**WHAT THE TASK ASKS**
Would you please output the lines from the one holding "- → toothbrush (turquoise) 323, 255" to the end of the entries, exactly and with no others?

**MATERIAL SHOWN**
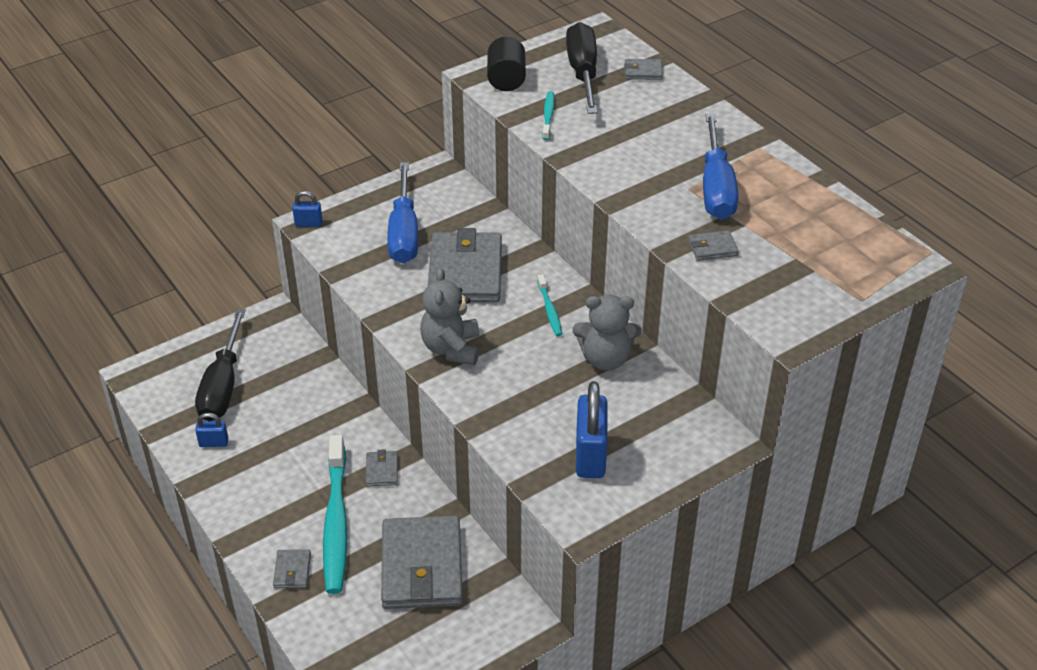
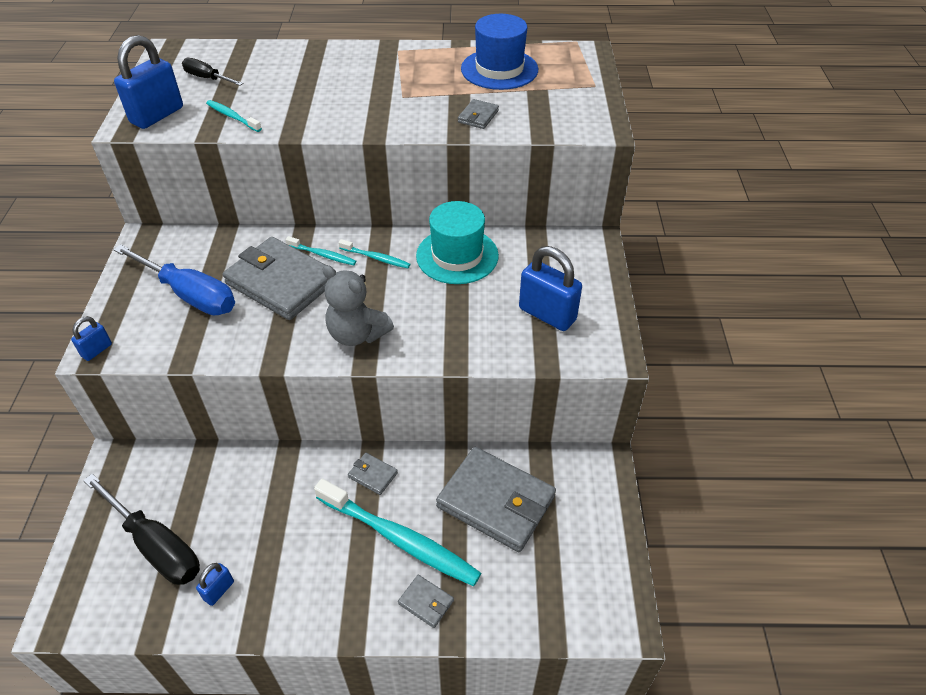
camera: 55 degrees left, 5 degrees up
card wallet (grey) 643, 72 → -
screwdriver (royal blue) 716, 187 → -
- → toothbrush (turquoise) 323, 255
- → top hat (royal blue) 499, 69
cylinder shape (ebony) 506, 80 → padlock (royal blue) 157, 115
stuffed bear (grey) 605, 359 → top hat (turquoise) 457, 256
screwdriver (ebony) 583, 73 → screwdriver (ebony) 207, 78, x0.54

**WORKED SOLUTION**
- → toothbrush (turquoise) 323, 255
- → top hat (royal blue) 499, 69
cylinder shape (ebony) 506, 80 → padlock (royal blue) 157, 115
stuffed bear (grey) 605, 359 → top hat (turquoise) 457, 256
screwdriver (ebony) 583, 73 → screwdriver (ebony) 207, 78, x0.54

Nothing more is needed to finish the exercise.